[[ EXERCISE MATERIAL, beginning ]]
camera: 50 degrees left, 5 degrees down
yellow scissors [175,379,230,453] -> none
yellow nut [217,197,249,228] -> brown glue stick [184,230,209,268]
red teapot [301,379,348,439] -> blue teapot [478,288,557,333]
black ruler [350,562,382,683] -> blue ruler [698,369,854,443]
[[ EXERCISE MATERIAL, end ]]
[[ EXERCISE MATERIAL, beginning ]]
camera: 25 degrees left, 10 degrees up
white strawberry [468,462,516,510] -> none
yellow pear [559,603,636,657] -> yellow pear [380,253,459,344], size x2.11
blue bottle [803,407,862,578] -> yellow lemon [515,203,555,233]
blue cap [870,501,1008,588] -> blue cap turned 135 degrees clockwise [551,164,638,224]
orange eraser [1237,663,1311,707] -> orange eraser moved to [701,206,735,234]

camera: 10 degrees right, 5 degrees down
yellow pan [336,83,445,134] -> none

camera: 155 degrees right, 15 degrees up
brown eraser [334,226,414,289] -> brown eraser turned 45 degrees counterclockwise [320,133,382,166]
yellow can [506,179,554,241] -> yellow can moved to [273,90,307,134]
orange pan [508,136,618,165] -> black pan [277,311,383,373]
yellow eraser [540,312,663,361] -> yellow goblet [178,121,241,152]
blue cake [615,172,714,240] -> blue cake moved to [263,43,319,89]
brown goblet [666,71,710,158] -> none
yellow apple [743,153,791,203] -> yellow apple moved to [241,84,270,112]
[[ EXERCISE MATERIAL, end ]]
## INSTRUCTIONS FOR THE TASK
Go through the listing above and write out exactly the lines starting with the one holding "white strawberry [468,462,516,510] -> none" and running through the one holding "yellow can [506,179,554,241]", ends included, and no others.

## RESPONSE
white strawberry [468,462,516,510] -> none
yellow pear [559,603,636,657] -> yellow pear [380,253,459,344], size x2.11
blue bottle [803,407,862,578] -> yellow lemon [515,203,555,233]
blue cap [870,501,1008,588] -> blue cap turned 135 degrees clockwise [551,164,638,224]
orange eraser [1237,663,1311,707] -> orange eraser moved to [701,206,735,234]

camera: 10 degrees right, 5 degrees down
yellow pan [336,83,445,134] -> none

camera: 155 degrees right, 15 degrees up
brown eraser [334,226,414,289] -> brown eraser turned 45 degrees counterclockwise [320,133,382,166]
yellow can [506,179,554,241] -> yellow can moved to [273,90,307,134]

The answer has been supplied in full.